→ **EXERCISE INPUTS**:
<<<<

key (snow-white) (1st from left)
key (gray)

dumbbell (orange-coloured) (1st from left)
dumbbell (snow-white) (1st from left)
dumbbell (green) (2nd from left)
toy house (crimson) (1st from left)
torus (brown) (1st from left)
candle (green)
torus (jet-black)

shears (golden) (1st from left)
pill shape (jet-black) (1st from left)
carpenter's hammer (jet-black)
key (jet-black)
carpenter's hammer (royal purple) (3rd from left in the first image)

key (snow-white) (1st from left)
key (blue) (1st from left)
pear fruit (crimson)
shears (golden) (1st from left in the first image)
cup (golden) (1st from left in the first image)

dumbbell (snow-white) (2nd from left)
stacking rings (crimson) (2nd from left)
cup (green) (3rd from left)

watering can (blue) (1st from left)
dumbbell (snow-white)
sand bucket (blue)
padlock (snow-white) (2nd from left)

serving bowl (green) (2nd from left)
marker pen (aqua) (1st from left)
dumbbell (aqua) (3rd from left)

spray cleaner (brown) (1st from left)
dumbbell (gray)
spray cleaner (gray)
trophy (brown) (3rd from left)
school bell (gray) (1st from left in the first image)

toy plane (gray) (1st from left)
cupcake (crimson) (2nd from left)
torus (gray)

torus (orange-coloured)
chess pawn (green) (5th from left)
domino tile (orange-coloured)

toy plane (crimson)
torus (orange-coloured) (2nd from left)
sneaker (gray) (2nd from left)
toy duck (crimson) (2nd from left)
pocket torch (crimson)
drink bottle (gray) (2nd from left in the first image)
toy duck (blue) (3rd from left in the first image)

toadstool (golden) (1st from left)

>>>>

→ **WHAT THE TASK REQUIRES**: Line by line, repeat the listing exactly as written.

→ **ANSWER FOR THIS EXERCISE**:
key (snow-white) (1st from left)
key (gray)

dumbbell (orange-coloured) (1st from left)
dumbbell (snow-white) (1st from left)
dumbbell (green) (2nd from left)
toy house (crimson) (1st from left)
torus (brown) (1st from left)
candle (green)
torus (jet-black)

shears (golden) (1st from left)
pill shape (jet-black) (1st from left)
carpenter's hammer (jet-black)
key (jet-black)
carpenter's hammer (royal purple) (3rd from left in the first image)

key (snow-white) (1st from left)
key (blue) (1st from left)
pear fruit (crimson)
shears (golden) (1st from left in the first image)
cup (golden) (1st from left in the first image)

dumbbell (snow-white) (2nd from left)
stacking rings (crimson) (2nd from left)
cup (green) (3rd from left)

watering can (blue) (1st from left)
dumbbell (snow-white)
sand bucket (blue)
padlock (snow-white) (2nd from left)

serving bowl (green) (2nd from left)
marker pen (aqua) (1st from left)
dumbbell (aqua) (3rd from left)

spray cleaner (brown) (1st from left)
dumbbell (gray)
spray cleaner (gray)
trophy (brown) (3rd from left)
school bell (gray) (1st from left in the first image)

toy plane (gray) (1st from left)
cupcake (crimson) (2nd from left)
torus (gray)

torus (orange-coloured)
chess pawn (green) (5th from left)
domino tile (orange-coloured)

toy plane (crimson)
torus (orange-coloured) (2nd from left)
sneaker (gray) (2nd from left)
toy duck (crimson) (2nd from left)
pocket torch (crimson)
drink bottle (gray) (2nd from left in the first image)
toy duck (blue) (3rd from left in the first image)

toadstool (golden) (1st from left)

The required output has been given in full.